Output the data in full. Keep every word exact and exclude the pictures.

───── Supplied data ─────

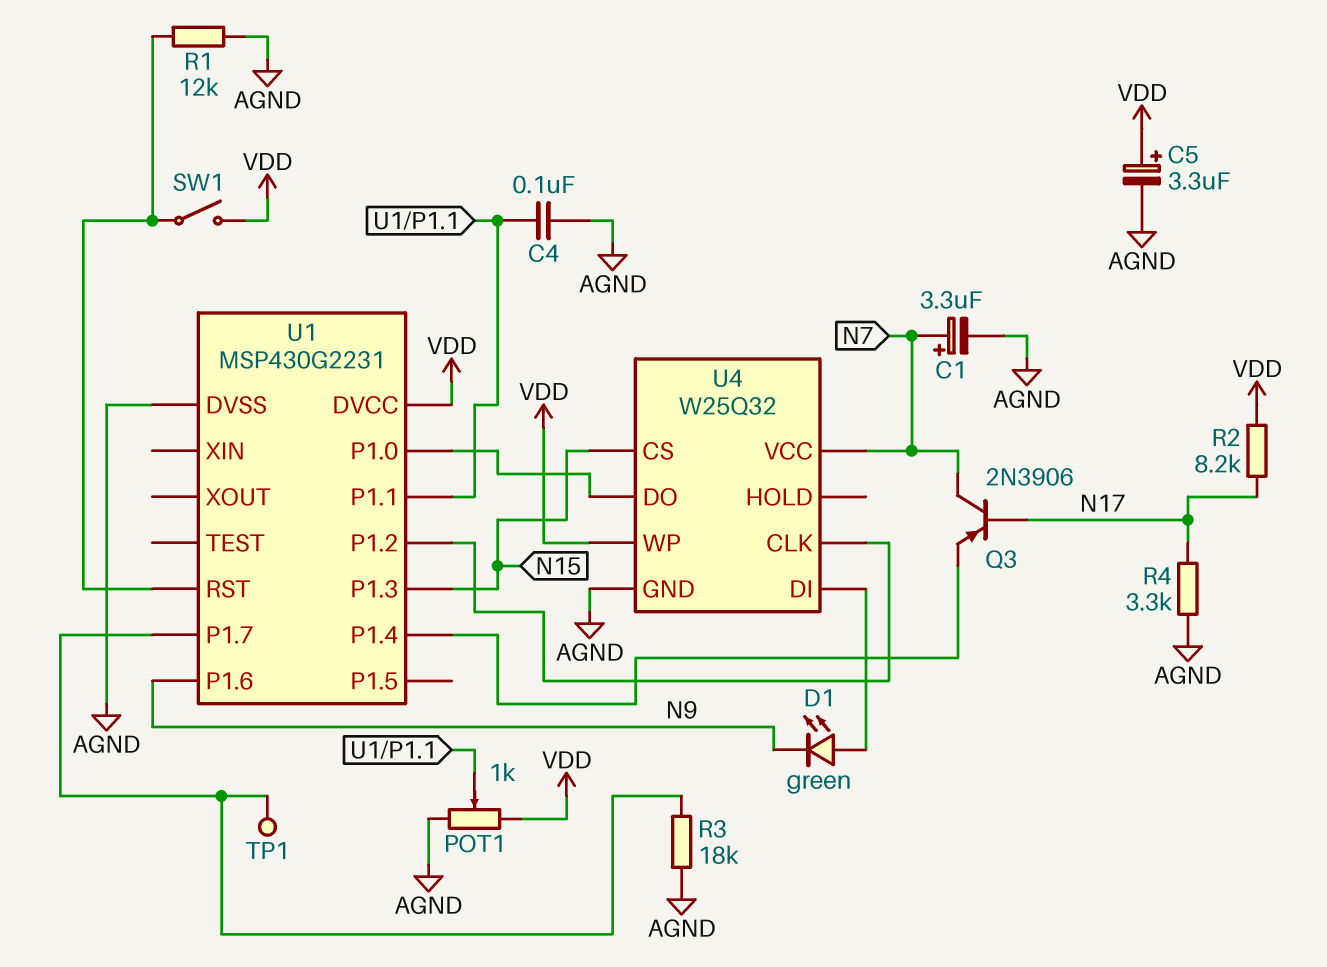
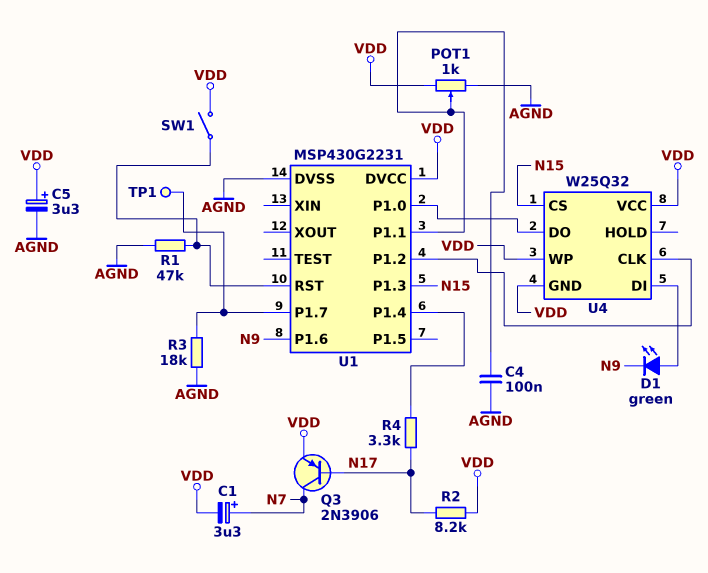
C1: 3.3uF (plus N7, minus AGND) -> 3.3uF (plus N7, minus VDD)
Q3: PNP 2N3906 (B N17, C N7, E U1/P1.4) -> PNP 2N3906 (B N17, C N7, E VDD)
R1: 12k (AGND, U1/RST) -> 47k (AGND, U1/RST)
R4: 3.3k (AGND, N17) -> 3.3k (N17, U1/P1.4)
U4 pin GND: AGND -> VDD
U4 pin VCC: N7 -> VDD

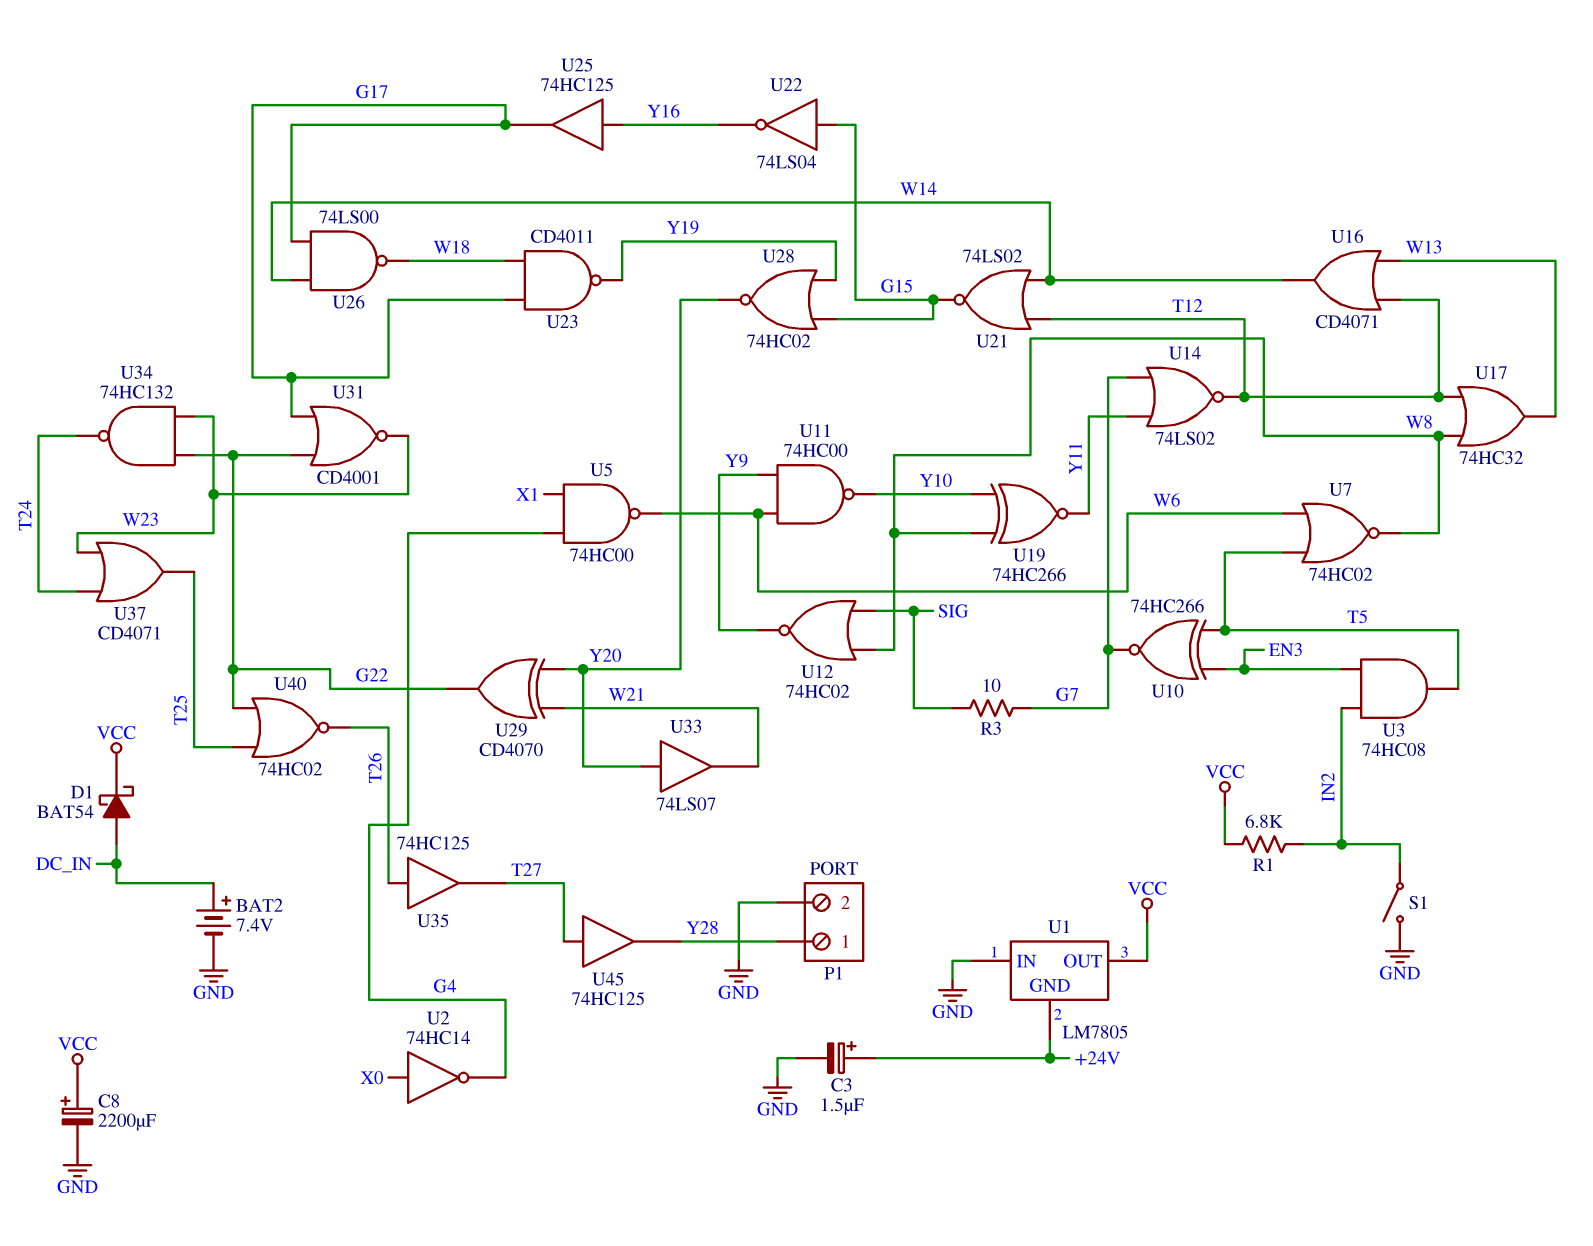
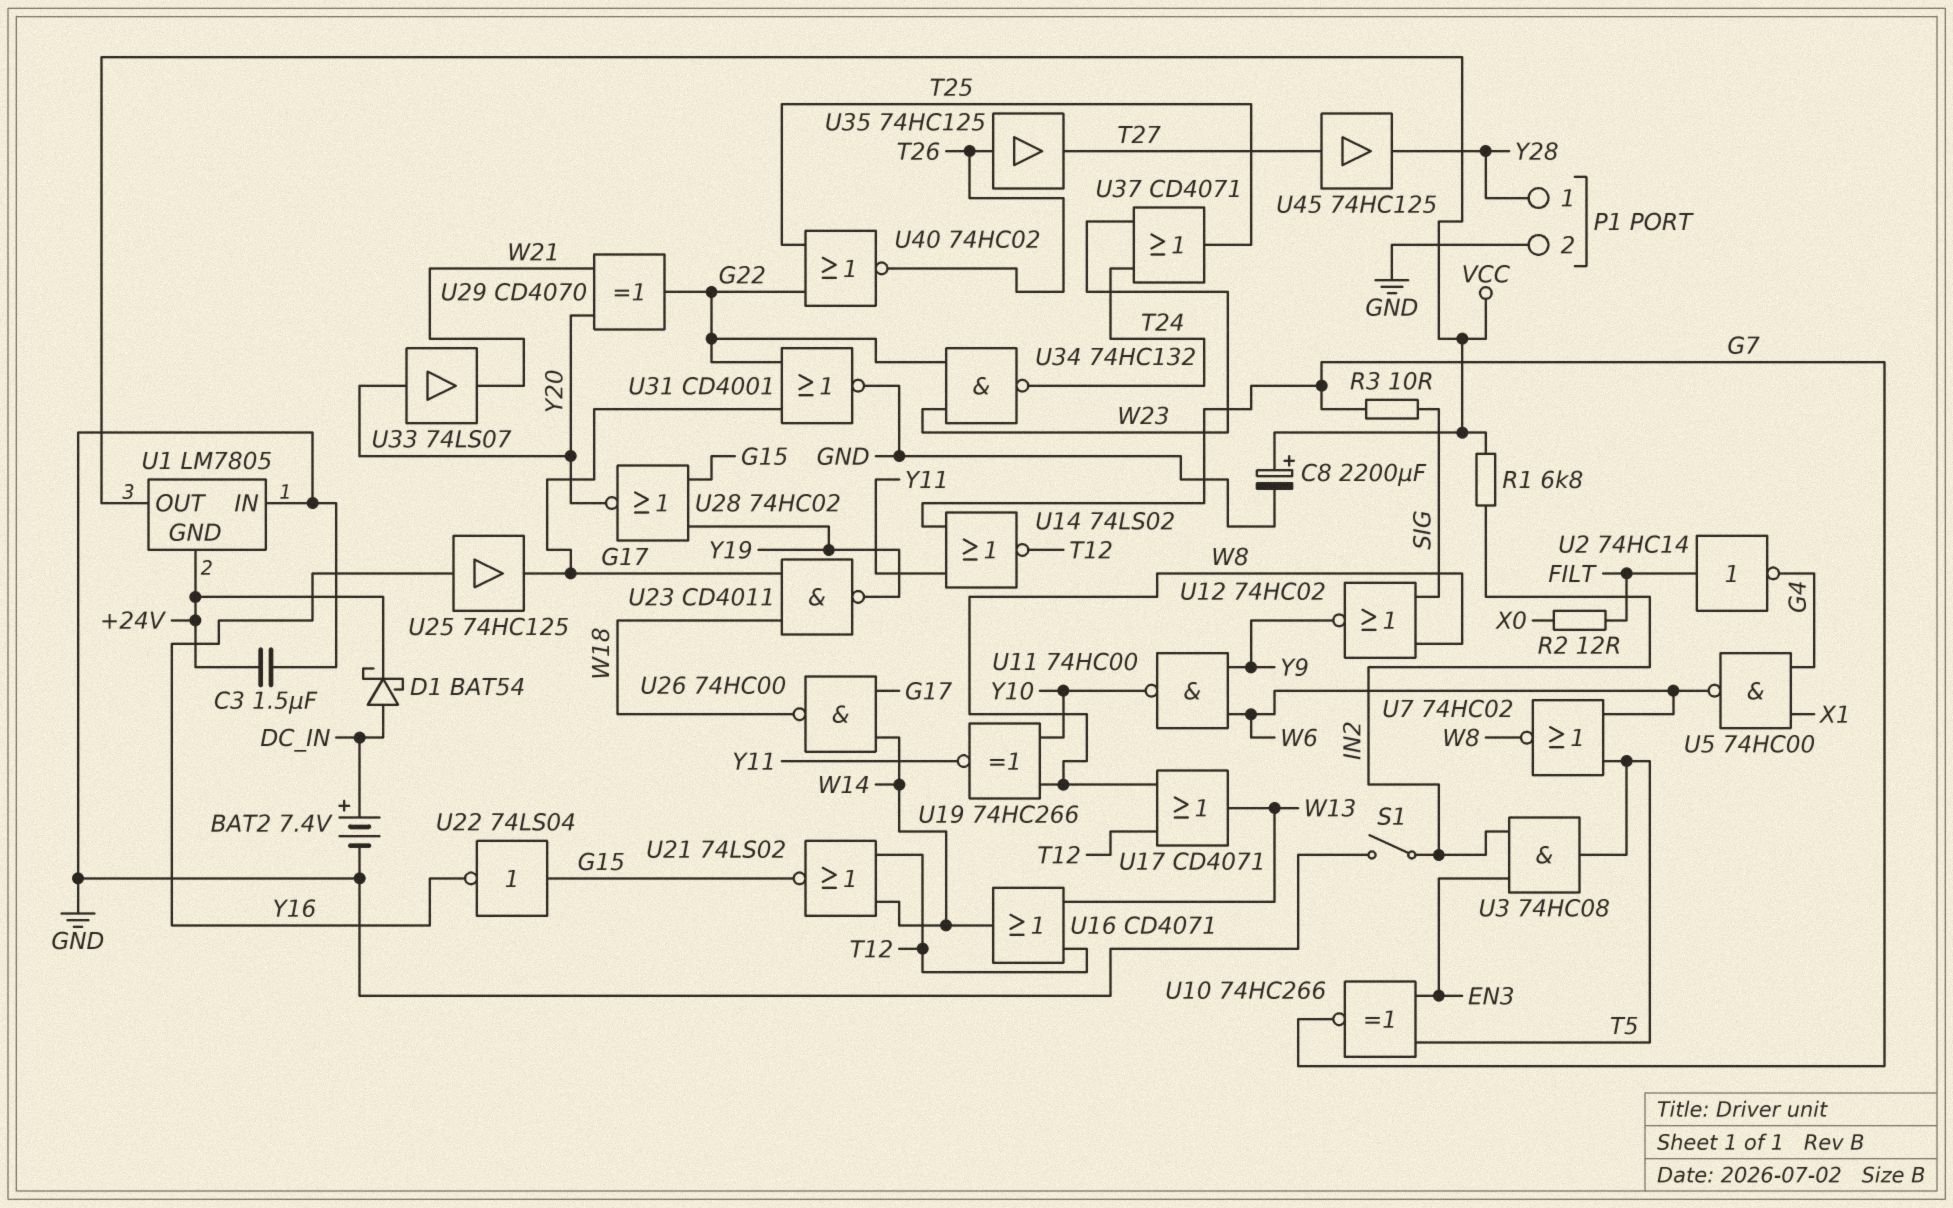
C3: 1.5uF (plus +24V, minus GND) -> 1.5uF (+24V, GND)
D1: schottky BAT54 (A DC_IN, K VCC) -> schottky BAT54 (A DC_IN, K +24V)
R2: none -> 12 (FILT, X0)
U2: NOT 74HC14 (in X0, out G4) -> NOT 74HC14 (in FILT, out G4)
U17: OR 74HC32 (in T12, in W8, out W13) -> OR CD4071 (in T12, in W8, out W13)
U26: NAND 74LS00 (in G17, in W14, out W18) -> NAND 74HC00 (in G17, in W14, out W18)
U31: NOR CD4001 (in G17, in G22, out W23) -> NOR CD4001 (in G17, in G22, out GND)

─────

◆ Completed exercise ◆
C1: 3.3uF (plus N7, minus AGND) -> 3.3uF (plus N7, minus VDD)
Q3: PNP 2N3906 (B N17, C N7, E U1/P1.4) -> PNP 2N3906 (B N17, C N7, E VDD)
R1: 12k (AGND, U1/RST) -> 47k (AGND, U1/RST)
R4: 3.3k (AGND, N17) -> 3.3k (N17, U1/P1.4)
U4 pin GND: AGND -> VDD
U4 pin VCC: N7 -> VDD

C3: 1.5uF (plus +24V, minus GND) -> 1.5uF (+24V, GND)
D1: schottky BAT54 (A DC_IN, K VCC) -> schottky BAT54 (A DC_IN, K +24V)
R2: none -> 12 (FILT, X0)
U2: NOT 74HC14 (in X0, out G4) -> NOT 74HC14 (in FILT, out G4)
U17: OR 74HC32 (in T12, in W8, out W13) -> OR CD4071 (in T12, in W8, out W13)
U26: NAND 74LS00 (in G17, in W14, out W18) -> NAND 74HC00 (in G17, in W14, out W18)
U31: NOR CD4001 (in G17, in G22, out W23) -> NOR CD4001 (in G17, in G22, out GND)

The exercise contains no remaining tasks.